PROBLEM TO SOLVE -> Report every line of the data that includes "none".

□ □ □ □ □ □ □

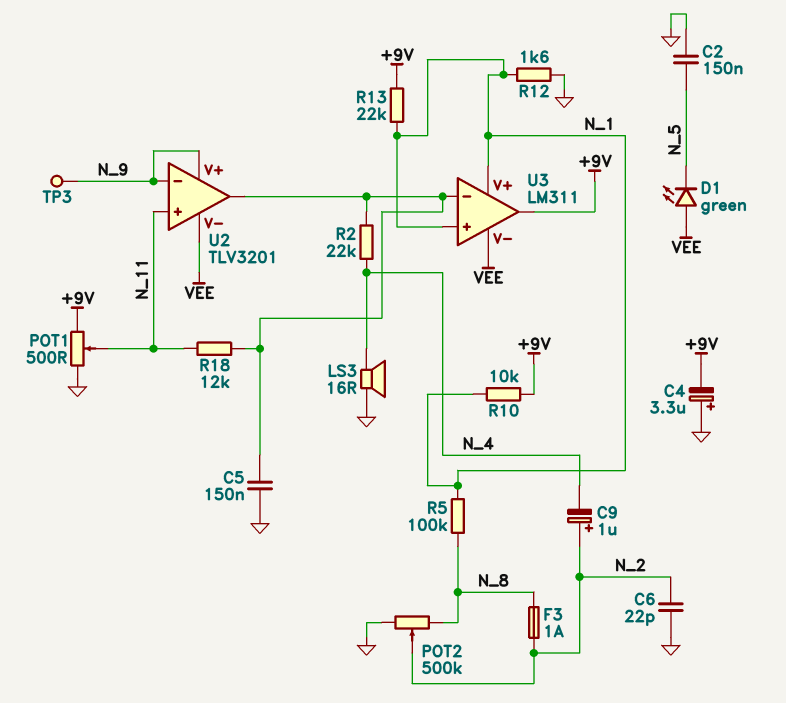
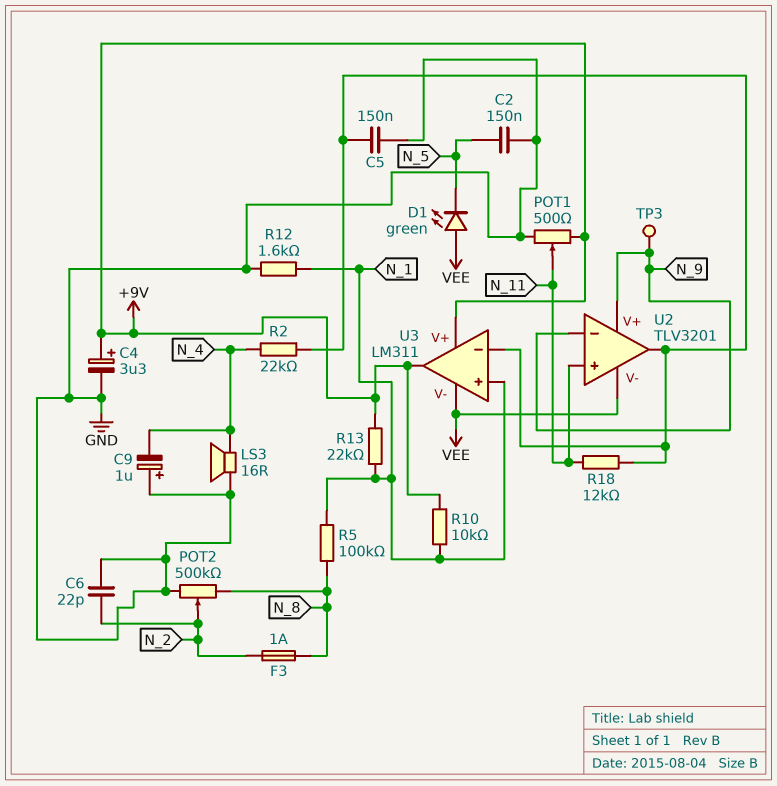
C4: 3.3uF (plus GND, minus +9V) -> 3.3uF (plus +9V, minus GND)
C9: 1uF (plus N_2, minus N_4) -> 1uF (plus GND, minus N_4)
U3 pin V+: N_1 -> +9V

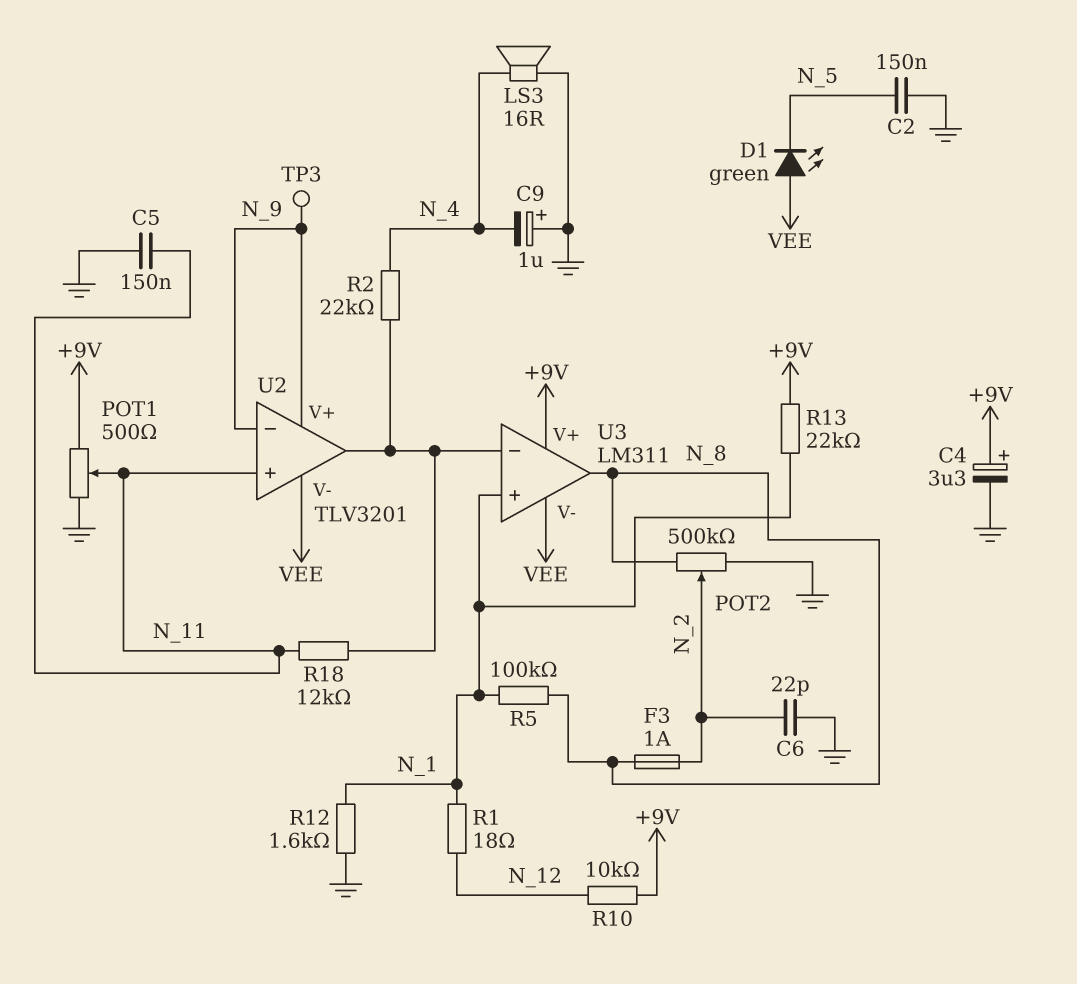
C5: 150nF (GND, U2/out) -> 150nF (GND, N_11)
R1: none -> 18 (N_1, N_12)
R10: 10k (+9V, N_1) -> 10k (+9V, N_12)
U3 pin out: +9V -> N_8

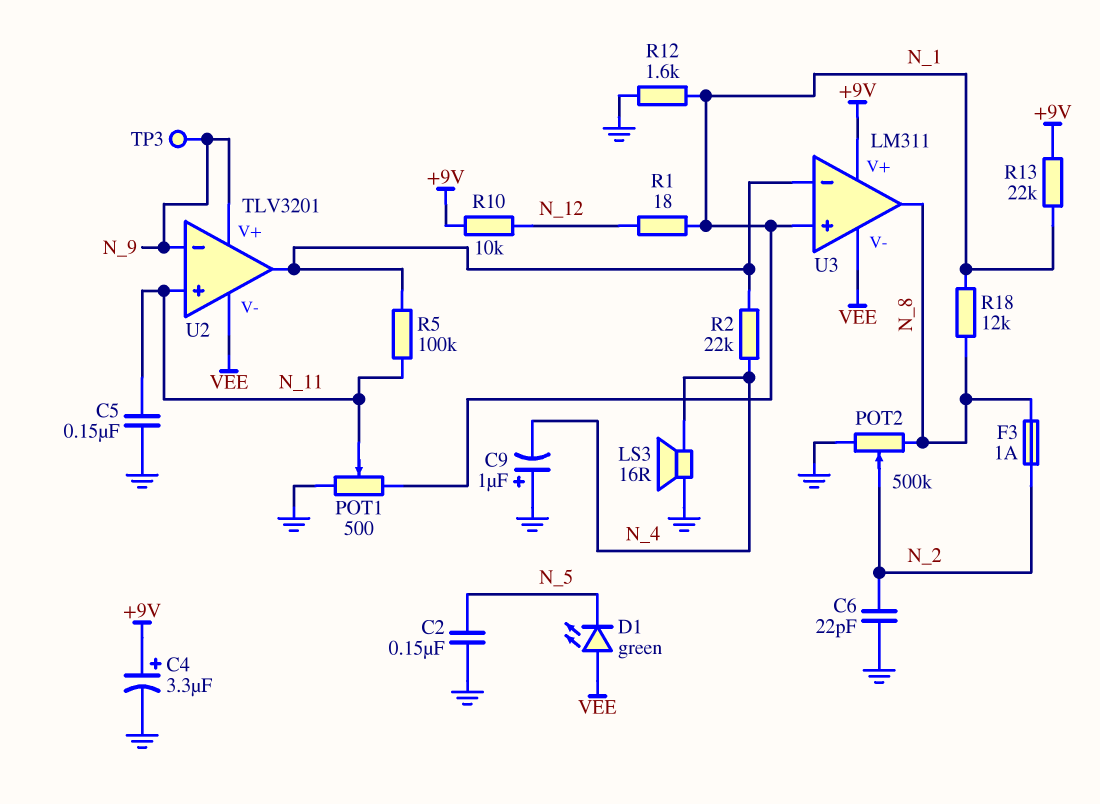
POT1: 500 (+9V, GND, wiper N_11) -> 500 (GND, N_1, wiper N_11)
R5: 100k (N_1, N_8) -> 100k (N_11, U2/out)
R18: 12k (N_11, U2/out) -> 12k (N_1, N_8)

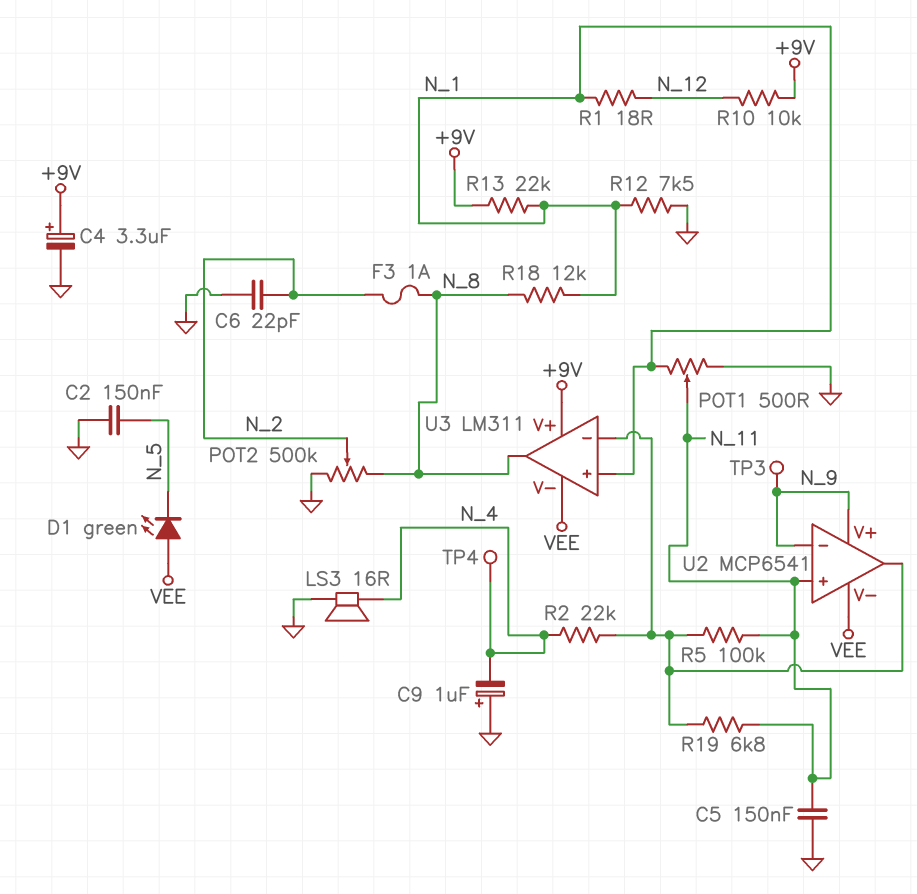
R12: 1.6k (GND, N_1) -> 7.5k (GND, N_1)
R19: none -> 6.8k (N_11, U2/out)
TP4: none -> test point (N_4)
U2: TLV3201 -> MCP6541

□ □ □ □ □ □ □

TASK RESPONSE ->
R1: none -> 18 (N_1, N_12)
R19: none -> 6.8k (N_11, U2/out)
TP4: none -> test point (N_4)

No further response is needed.